TASK OBJECTIVE:
Within the entries below, the lines from the one with "pink padlock: 5 -> 3" through the one with "white screwdriver: 11 -> 10" are to be set down exactly, both ends kept.
== == ==
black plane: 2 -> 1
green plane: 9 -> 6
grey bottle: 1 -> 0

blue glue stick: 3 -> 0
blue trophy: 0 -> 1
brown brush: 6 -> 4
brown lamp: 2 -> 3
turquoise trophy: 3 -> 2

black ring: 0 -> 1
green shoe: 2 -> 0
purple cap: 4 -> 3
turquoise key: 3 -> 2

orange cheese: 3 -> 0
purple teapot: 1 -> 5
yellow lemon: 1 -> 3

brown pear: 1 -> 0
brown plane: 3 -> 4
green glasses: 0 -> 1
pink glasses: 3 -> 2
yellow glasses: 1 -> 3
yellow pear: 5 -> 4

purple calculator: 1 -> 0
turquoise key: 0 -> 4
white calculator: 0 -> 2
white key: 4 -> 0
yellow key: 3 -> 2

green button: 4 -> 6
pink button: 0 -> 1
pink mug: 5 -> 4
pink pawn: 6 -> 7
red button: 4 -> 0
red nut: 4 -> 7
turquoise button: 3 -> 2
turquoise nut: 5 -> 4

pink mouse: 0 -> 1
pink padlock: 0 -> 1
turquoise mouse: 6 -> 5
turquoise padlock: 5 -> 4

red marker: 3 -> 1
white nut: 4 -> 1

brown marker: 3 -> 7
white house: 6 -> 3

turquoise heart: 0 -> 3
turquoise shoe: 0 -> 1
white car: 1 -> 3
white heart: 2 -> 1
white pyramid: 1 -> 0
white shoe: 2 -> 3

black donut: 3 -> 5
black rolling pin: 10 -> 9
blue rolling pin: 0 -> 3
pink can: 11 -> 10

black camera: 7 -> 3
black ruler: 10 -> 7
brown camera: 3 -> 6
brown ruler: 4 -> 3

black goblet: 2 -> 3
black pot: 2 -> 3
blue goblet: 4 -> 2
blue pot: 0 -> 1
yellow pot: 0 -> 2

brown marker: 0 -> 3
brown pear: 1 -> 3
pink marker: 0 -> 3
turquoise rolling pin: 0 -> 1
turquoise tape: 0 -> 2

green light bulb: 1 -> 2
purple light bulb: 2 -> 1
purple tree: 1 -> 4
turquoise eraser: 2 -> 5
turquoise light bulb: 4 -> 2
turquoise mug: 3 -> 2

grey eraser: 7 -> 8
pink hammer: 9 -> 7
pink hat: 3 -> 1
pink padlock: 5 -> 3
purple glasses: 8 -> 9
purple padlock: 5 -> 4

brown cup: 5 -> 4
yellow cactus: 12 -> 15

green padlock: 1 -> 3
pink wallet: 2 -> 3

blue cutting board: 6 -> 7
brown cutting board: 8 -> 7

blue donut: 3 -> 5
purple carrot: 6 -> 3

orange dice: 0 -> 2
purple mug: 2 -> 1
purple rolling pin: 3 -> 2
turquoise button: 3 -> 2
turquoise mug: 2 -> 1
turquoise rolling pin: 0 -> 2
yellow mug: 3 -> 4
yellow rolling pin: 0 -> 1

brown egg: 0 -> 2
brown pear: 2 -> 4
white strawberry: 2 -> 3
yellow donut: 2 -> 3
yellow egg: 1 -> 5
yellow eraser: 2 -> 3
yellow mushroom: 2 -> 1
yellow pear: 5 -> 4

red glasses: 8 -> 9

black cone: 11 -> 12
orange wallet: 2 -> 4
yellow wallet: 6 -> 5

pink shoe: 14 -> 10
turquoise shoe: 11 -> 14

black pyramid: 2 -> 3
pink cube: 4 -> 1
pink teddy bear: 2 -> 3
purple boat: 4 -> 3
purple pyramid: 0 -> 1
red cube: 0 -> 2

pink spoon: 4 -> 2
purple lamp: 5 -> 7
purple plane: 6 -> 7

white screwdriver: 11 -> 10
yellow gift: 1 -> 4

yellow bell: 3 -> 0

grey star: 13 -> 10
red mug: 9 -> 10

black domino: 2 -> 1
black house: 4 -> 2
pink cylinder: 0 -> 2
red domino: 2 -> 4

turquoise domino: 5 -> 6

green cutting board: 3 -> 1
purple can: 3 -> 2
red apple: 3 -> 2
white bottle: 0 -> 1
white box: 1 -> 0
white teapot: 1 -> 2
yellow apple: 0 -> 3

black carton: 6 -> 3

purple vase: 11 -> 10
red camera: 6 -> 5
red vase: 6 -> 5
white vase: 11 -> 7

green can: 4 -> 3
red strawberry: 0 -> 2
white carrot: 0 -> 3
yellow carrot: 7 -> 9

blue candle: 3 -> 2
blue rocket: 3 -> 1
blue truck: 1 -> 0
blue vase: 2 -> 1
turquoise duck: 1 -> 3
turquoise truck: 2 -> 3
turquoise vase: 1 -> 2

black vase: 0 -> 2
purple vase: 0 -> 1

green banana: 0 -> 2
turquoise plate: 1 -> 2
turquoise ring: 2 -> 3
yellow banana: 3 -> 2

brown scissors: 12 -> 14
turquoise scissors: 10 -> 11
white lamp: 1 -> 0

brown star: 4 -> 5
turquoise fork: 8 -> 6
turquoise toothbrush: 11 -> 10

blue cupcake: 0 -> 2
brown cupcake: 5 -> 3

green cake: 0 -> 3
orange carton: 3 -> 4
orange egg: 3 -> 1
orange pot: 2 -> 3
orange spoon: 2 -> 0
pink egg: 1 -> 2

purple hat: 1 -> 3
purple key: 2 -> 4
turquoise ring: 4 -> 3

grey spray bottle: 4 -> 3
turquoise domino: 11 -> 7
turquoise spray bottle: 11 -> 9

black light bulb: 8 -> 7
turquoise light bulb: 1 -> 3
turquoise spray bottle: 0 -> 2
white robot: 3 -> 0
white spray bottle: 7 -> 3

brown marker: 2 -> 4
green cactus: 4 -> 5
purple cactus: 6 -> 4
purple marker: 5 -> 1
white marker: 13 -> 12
== == ==
THE ANSWER:
pink padlock: 5 -> 3
purple glasses: 8 -> 9
purple padlock: 5 -> 4

brown cup: 5 -> 4
yellow cactus: 12 -> 15

green padlock: 1 -> 3
pink wallet: 2 -> 3

blue cutting board: 6 -> 7
brown cutting board: 8 -> 7

blue donut: 3 -> 5
purple carrot: 6 -> 3

orange dice: 0 -> 2
purple mug: 2 -> 1
purple rolling pin: 3 -> 2
turquoise button: 3 -> 2
turquoise mug: 2 -> 1
turquoise rolling pin: 0 -> 2
yellow mug: 3 -> 4
yellow rolling pin: 0 -> 1

brown egg: 0 -> 2
brown pear: 2 -> 4
white strawberry: 2 -> 3
yellow donut: 2 -> 3
yellow egg: 1 -> 5
yellow eraser: 2 -> 3
yellow mushroom: 2 -> 1
yellow pear: 5 -> 4

red glasses: 8 -> 9

black cone: 11 -> 12
orange wallet: 2 -> 4
yellow wallet: 6 -> 5

pink shoe: 14 -> 10
turquoise shoe: 11 -> 14

black pyramid: 2 -> 3
pink cube: 4 -> 1
pink teddy bear: 2 -> 3
purple boat: 4 -> 3
purple pyramid: 0 -> 1
red cube: 0 -> 2

pink spoon: 4 -> 2
purple lamp: 5 -> 7
purple plane: 6 -> 7

white screwdriver: 11 -> 10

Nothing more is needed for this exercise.